# Your task
Nothing is needed except the lines below that run from the one with "none -> red plate H3 level 1" through the one with "none -> pink plate I3:J3 level 1", repeated exactly.

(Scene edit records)
*-*-*

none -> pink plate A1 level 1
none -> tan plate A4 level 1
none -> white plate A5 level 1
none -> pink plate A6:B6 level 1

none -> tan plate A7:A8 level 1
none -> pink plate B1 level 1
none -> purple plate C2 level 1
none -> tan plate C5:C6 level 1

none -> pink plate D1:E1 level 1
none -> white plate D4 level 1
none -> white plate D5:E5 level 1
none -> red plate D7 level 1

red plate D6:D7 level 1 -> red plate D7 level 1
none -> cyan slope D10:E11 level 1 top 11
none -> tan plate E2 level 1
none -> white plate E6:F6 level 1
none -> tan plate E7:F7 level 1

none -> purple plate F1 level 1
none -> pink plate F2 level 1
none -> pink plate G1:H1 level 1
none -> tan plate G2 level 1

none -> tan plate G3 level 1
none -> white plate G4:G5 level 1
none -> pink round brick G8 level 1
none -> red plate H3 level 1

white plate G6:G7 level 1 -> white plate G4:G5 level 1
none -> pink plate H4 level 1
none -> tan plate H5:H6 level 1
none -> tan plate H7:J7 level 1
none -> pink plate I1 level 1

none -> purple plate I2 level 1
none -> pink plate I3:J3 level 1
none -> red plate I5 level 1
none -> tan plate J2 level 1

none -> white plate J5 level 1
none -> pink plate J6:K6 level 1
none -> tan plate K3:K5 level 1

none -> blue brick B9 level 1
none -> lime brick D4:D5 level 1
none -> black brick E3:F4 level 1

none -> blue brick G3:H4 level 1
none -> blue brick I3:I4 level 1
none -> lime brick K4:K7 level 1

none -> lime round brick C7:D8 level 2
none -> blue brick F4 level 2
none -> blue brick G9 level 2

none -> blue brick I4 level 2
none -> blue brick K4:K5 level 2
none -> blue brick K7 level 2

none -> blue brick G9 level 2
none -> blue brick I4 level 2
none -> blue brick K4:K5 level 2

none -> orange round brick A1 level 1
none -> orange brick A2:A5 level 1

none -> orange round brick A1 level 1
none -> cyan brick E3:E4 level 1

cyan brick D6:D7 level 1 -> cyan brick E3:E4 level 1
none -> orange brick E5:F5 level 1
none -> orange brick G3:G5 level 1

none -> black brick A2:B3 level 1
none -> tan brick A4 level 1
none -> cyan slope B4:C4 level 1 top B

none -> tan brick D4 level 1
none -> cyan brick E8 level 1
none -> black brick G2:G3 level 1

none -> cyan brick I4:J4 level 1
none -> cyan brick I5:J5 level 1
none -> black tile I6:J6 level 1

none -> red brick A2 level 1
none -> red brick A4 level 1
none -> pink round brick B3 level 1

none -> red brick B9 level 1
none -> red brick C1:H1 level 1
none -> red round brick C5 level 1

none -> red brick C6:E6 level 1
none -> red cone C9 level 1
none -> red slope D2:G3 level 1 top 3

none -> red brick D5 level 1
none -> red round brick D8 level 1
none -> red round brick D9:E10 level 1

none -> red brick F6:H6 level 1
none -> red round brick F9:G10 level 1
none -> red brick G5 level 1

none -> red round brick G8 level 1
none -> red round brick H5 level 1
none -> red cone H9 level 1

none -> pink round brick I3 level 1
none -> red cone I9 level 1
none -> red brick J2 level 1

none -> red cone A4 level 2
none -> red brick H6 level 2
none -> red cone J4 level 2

*-*-*

# Completed exercise
none -> red plate H3 level 1

white plate G6:G7 level 1 -> white plate G4:G5 level 1
none -> pink plate H4 level 1
none -> tan plate H5:H6 level 1
none -> tan plate H7:J7 level 1
none -> pink plate I1 level 1

none -> purple plate I2 level 1
none -> pink plate I3:J3 level 1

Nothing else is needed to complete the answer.